◆ Task directions ◆
Every entry is to be transcribed as it stands. Images stay out.

+++ Working data +++

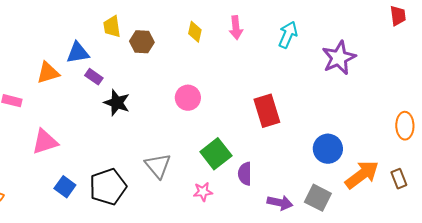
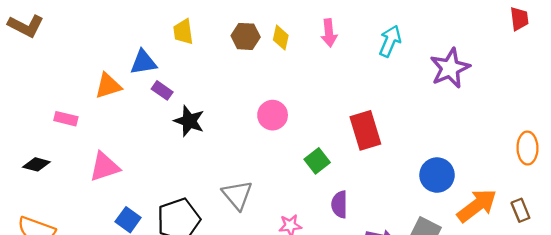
brown hexagon: (142, 42) -> (246, 36), moved
green square: (216, 154) -> (317, 161), moved, size x0.7

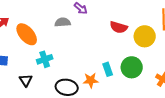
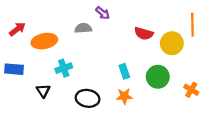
orange ellipse: (27, 34) -> (44, 41), turned -60
cyan rectangle: (108, 69) -> (124, 71), moved
orange star: (91, 80) -> (124, 96), moved

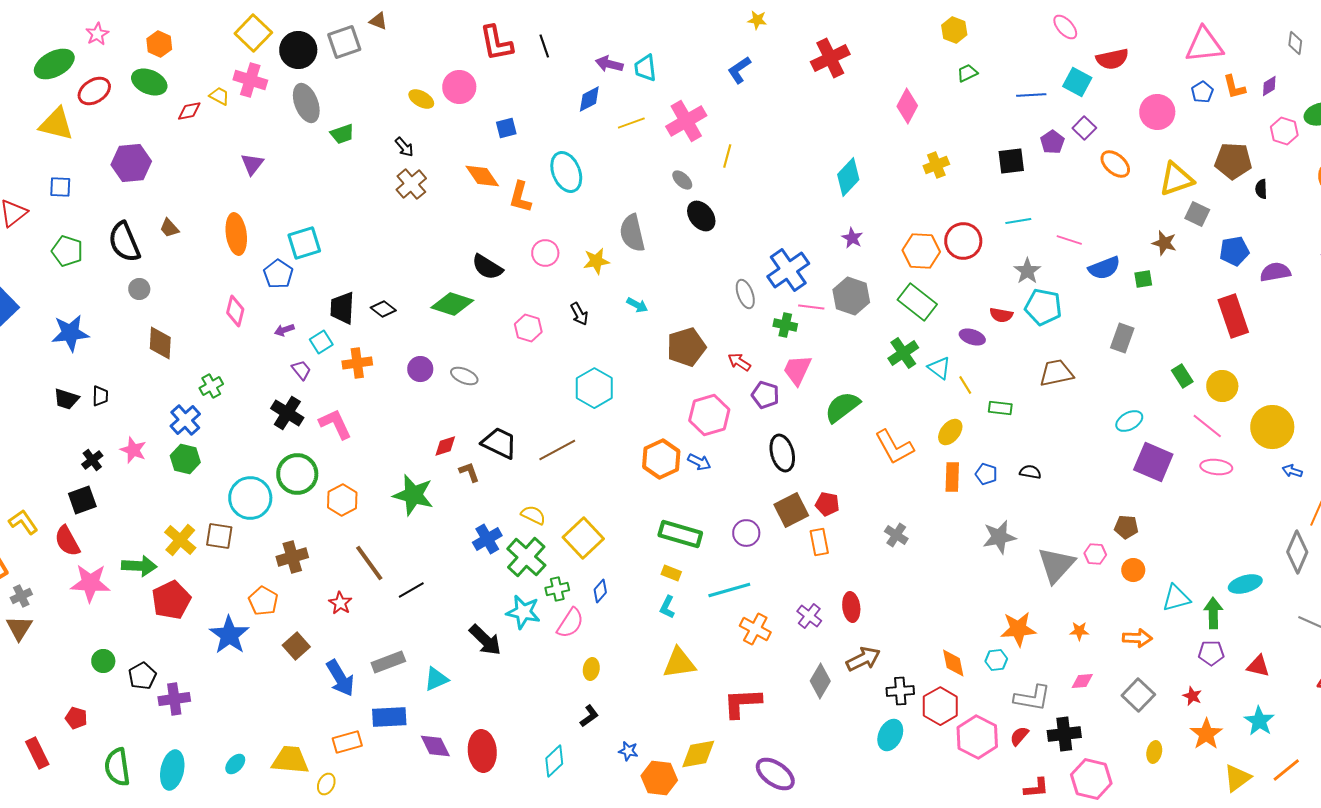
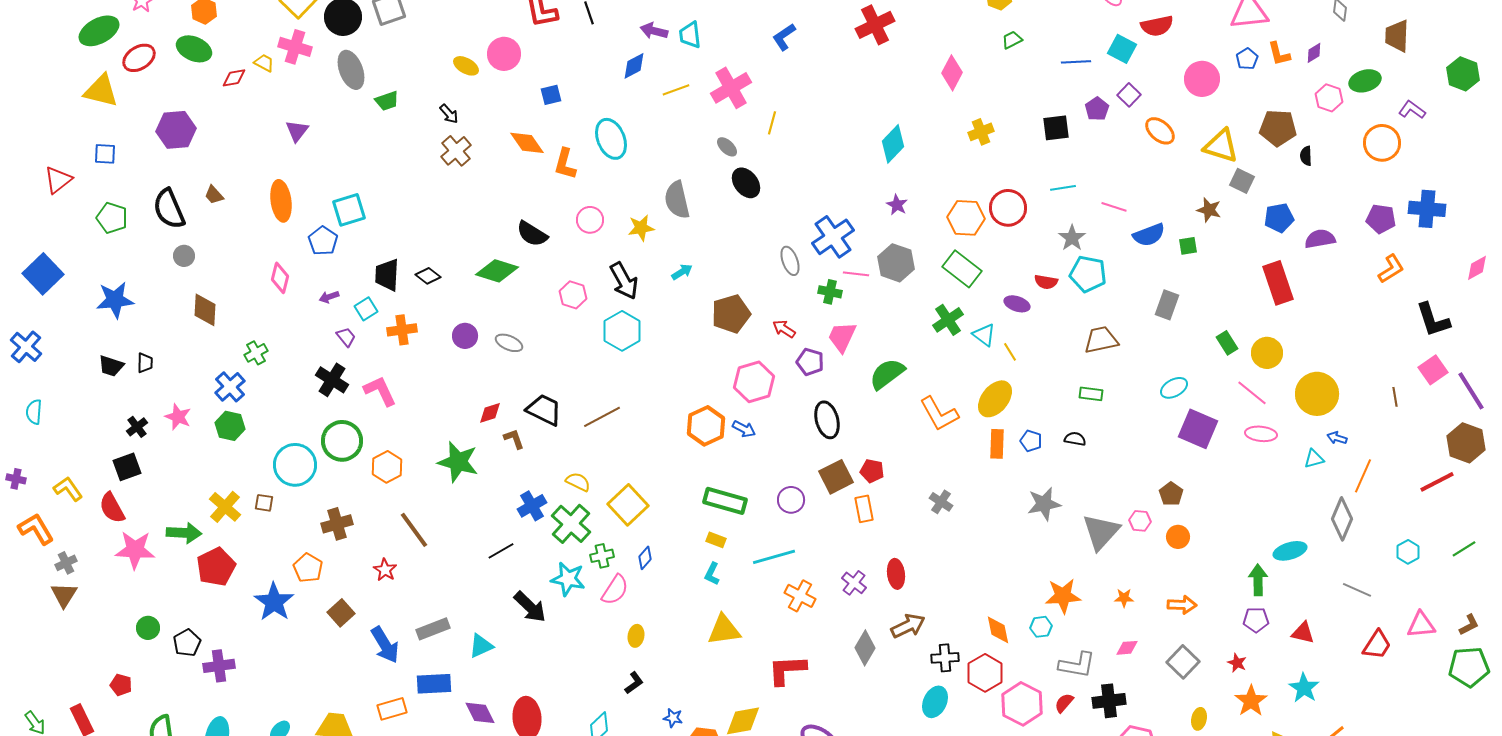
yellow triangle: (1176, 179) -> (1221, 146), turned 36
cyan arrow: (637, 305) -> (682, 272), turned -60
black arrow: (579, 314) -> (624, 281), size x1.6
cyan hexagon: (594, 388) -> (622, 331), moved
green rectangle: (1000, 408) -> (1091, 394), moved
yellow ellipse: (950, 432) -> (995, 399), size x1.4
brown pentagon: (1126, 527) -> (1171, 494), turned 30
brown square: (219, 536) -> (264, 503), size x0.7
black line: (411, 590) -> (501, 551), moved
cyan triangle: (1176, 598) -> (1314, 459), moved, size x0.7

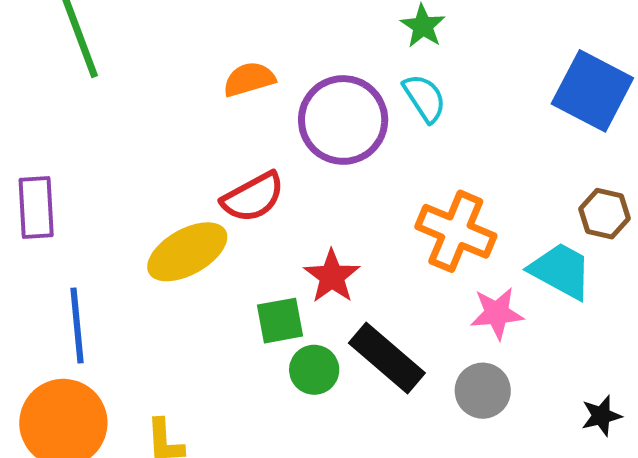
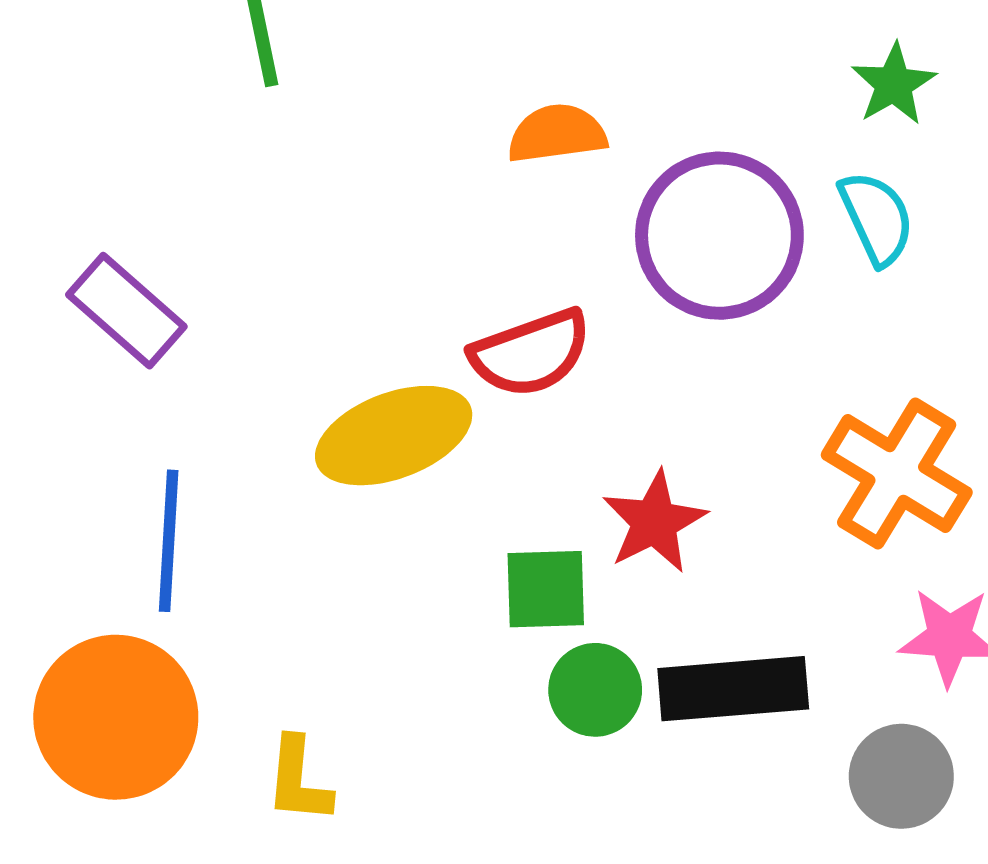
purple rectangle: (36, 208) -> (126, 311), turned -54
black rectangle: (387, 358) -> (733, 689), turned -54

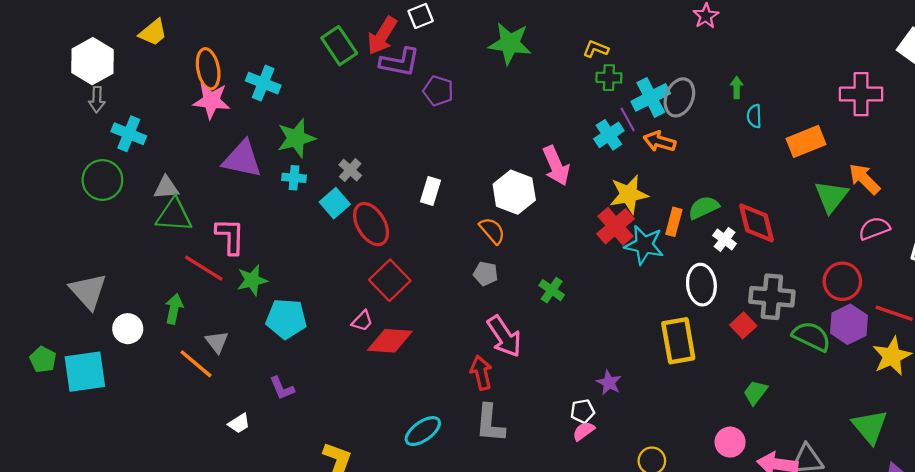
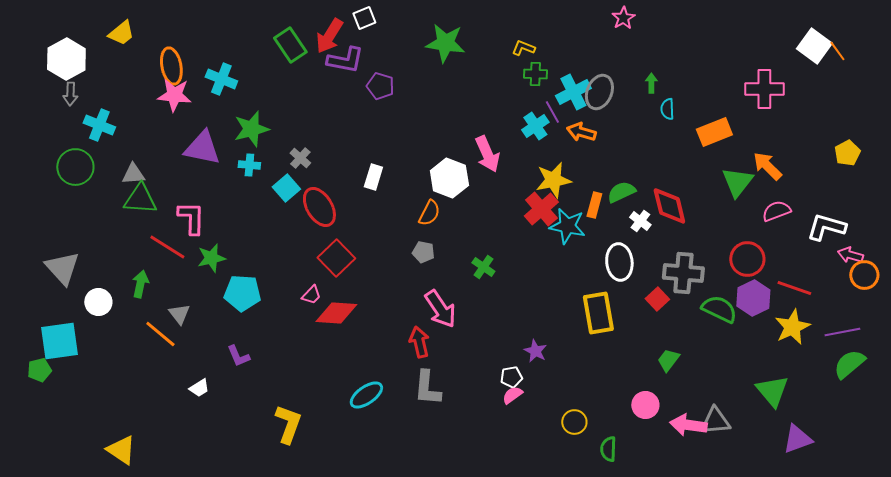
orange semicircle: (492, 231) -> (429, 213), turned 68
green pentagon: (43, 359) -> (39, 370), moved, turned 30

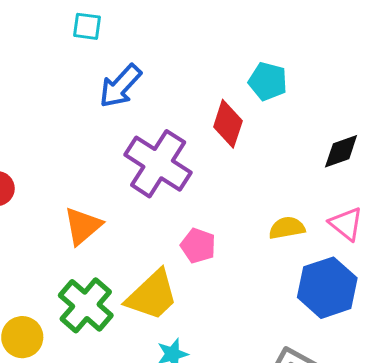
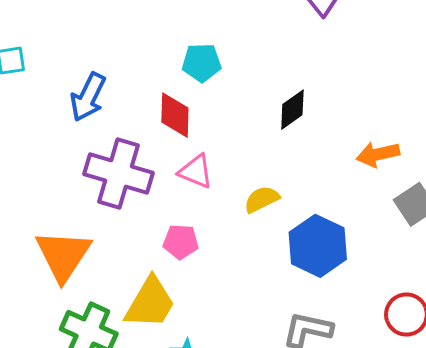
blue arrow: (120, 86) -> (88, 97), moved
pink triangle: (346, 224) -> (196, 171), moved
orange triangle: (83, 226) -> (63, 255), size x1.4

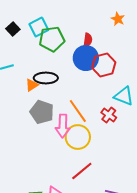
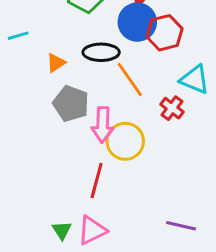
black ellipse: (46, 78) -> (101, 52), moved
orange line: (78, 111) -> (130, 79), moved
red line: (82, 171) -> (97, 181), moved, turned -35

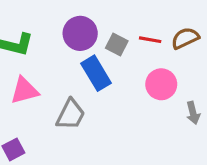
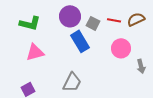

+++

◆ Task output ◆
brown hexagon: (142, 42) -> (246, 36), moved
green square: (216, 154) -> (317, 161), moved, size x0.7

orange ellipse: (27, 34) -> (44, 41), turned -60
cyan rectangle: (108, 69) -> (124, 71), moved
orange star: (91, 80) -> (124, 96), moved

yellow triangle: (1176, 179) -> (1221, 146), turned 36
cyan arrow: (637, 305) -> (682, 272), turned -60
black arrow: (579, 314) -> (624, 281), size x1.6
cyan hexagon: (594, 388) -> (622, 331), moved
green rectangle: (1000, 408) -> (1091, 394), moved
yellow ellipse: (950, 432) -> (995, 399), size x1.4
brown pentagon: (1126, 527) -> (1171, 494), turned 30
brown square: (219, 536) -> (264, 503), size x0.7
black line: (411, 590) -> (501, 551), moved
cyan triangle: (1176, 598) -> (1314, 459), moved, size x0.7

purple rectangle: (36, 208) -> (126, 311), turned -54
black rectangle: (387, 358) -> (733, 689), turned -54

orange semicircle: (492, 231) -> (429, 213), turned 68
green pentagon: (43, 359) -> (39, 370), moved, turned 30

blue arrow: (120, 86) -> (88, 97), moved
pink triangle: (346, 224) -> (196, 171), moved
orange triangle: (83, 226) -> (63, 255), size x1.4

black ellipse: (46, 78) -> (101, 52), moved
orange line: (78, 111) -> (130, 79), moved
red line: (82, 171) -> (97, 181), moved, turned -35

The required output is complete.